### The task
Whenever a line in the entries includes the word "right", copy that line out.

### Given data
══════

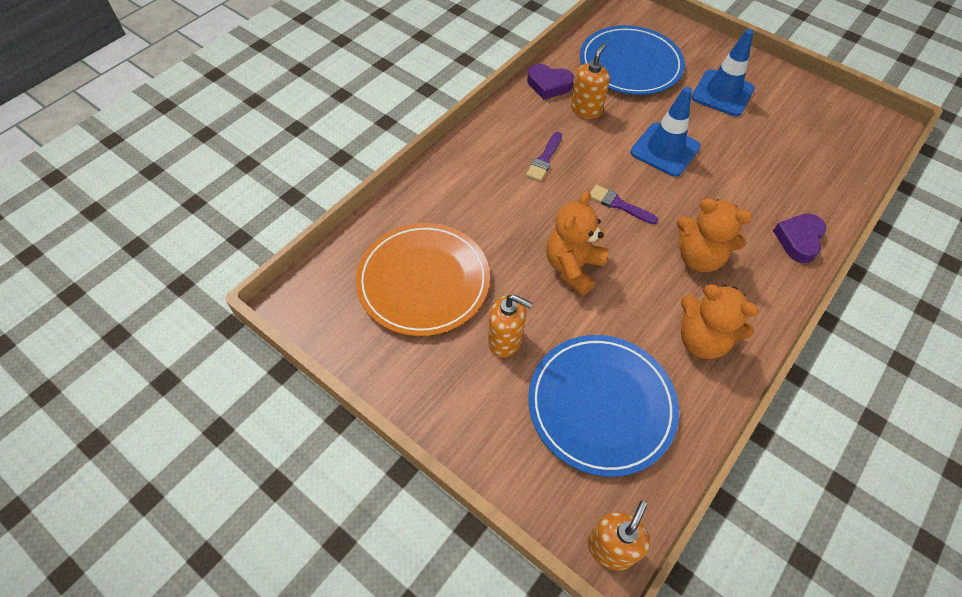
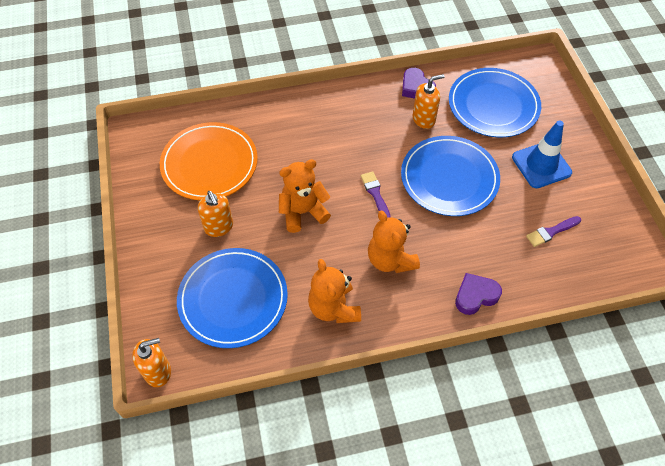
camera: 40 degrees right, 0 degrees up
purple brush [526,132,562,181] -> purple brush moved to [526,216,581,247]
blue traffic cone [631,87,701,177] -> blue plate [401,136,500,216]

══════

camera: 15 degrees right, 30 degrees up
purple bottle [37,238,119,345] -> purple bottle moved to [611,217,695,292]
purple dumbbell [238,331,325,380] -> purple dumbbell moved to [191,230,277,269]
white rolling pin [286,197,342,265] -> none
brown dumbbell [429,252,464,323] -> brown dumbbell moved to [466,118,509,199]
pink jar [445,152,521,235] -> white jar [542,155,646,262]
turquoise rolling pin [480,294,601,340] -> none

══════

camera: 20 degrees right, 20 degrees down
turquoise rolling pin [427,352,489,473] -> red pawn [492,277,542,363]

══════

### Exercise answer
camera: 40 degrees right, 0 degrees up
camera: 15 degrees right, 30 degrees up
camera: 20 degrees right, 20 degrees down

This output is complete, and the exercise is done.